• [What is expected]:
Print all of the data exactly, but drop the pictures.

##### Input material #####

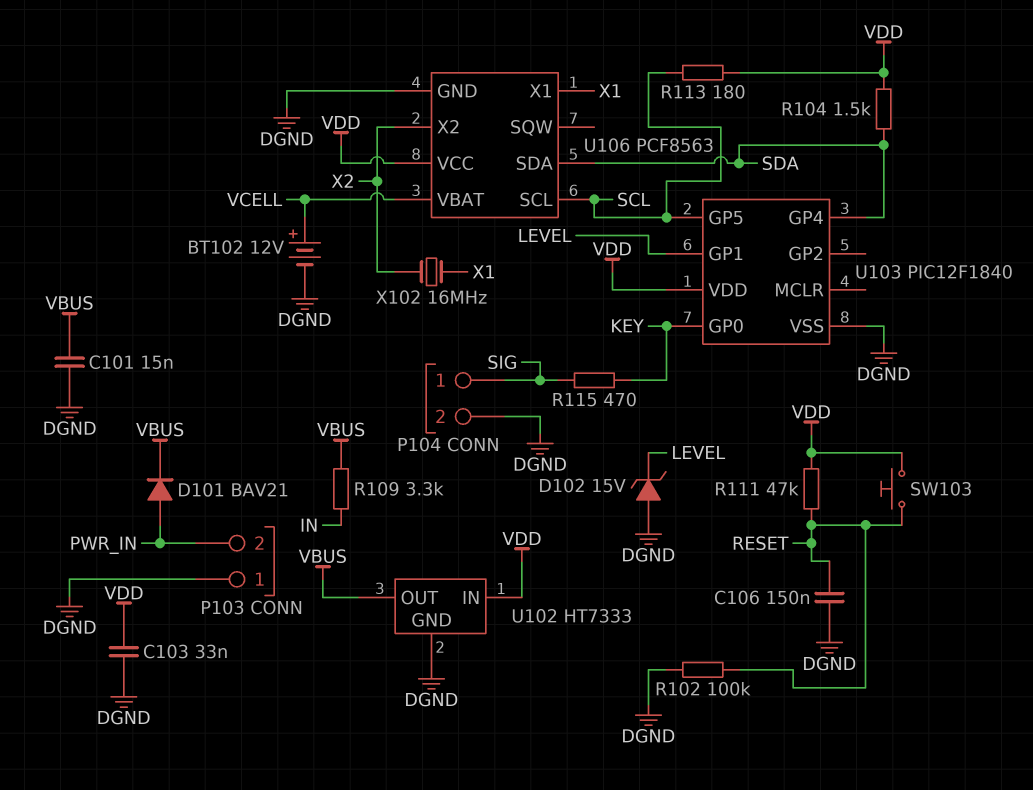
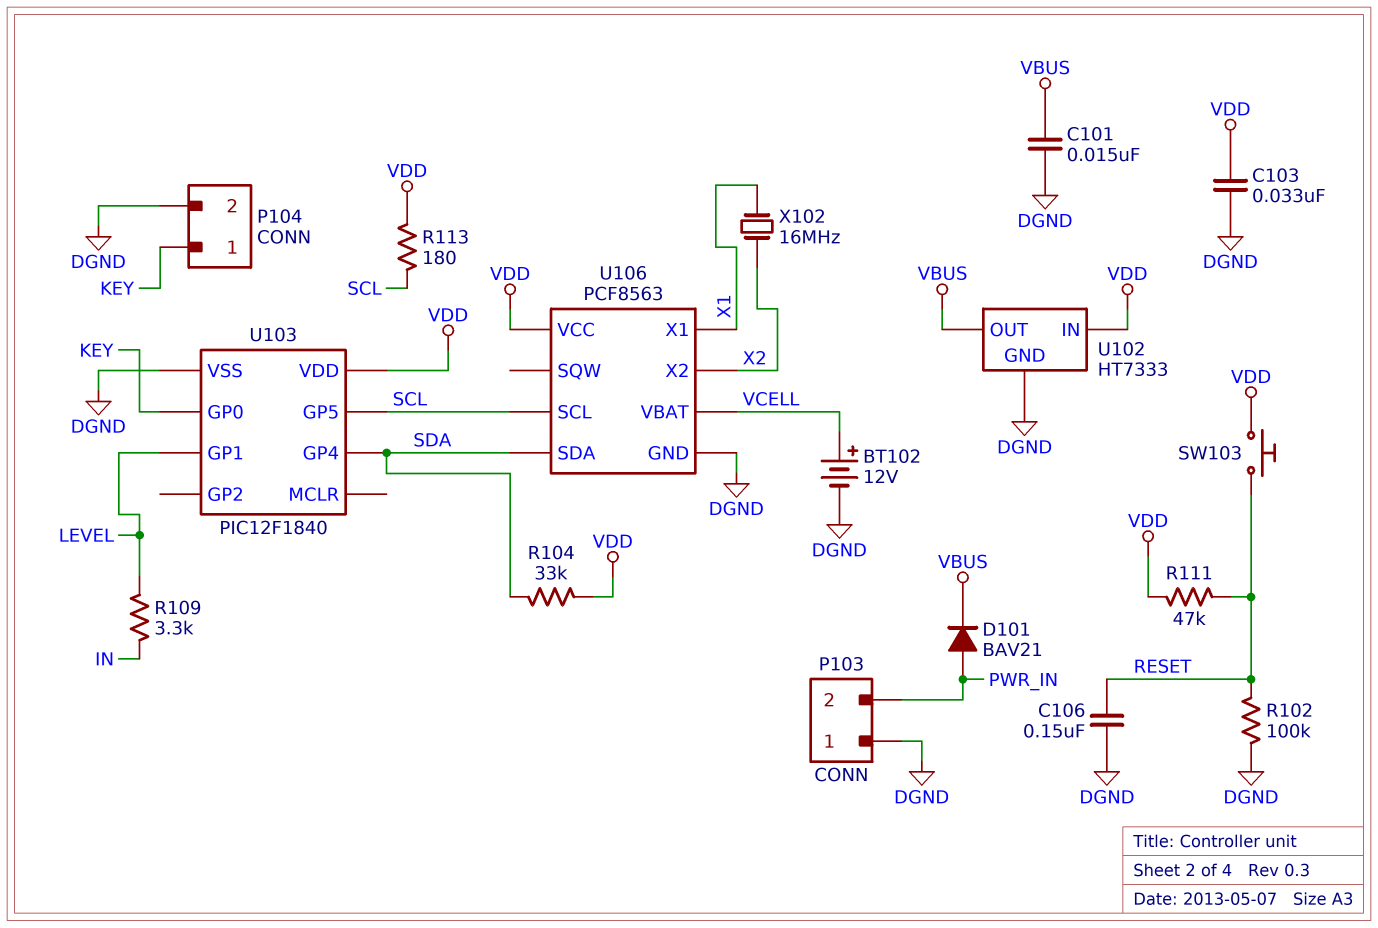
D102: zener 15V (A DGND, K LEVEL) -> none
P104 pin 1: SIG -> KEY
R104: 1.5k (SDA, VDD) -> 33k (SDA, VDD)
R109: 3.3k (IN, VBUS) -> 3.3k (IN, LEVEL)
R115: 470 (KEY, SIG) -> none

#####

• [Your response]:
D102: zener 15V (A DGND, K LEVEL) -> none
P104 pin 1: SIG -> KEY
R104: 1.5k (SDA, VDD) -> 33k (SDA, VDD)
R109: 3.3k (IN, VBUS) -> 3.3k (IN, LEVEL)
R115: 470 (KEY, SIG) -> none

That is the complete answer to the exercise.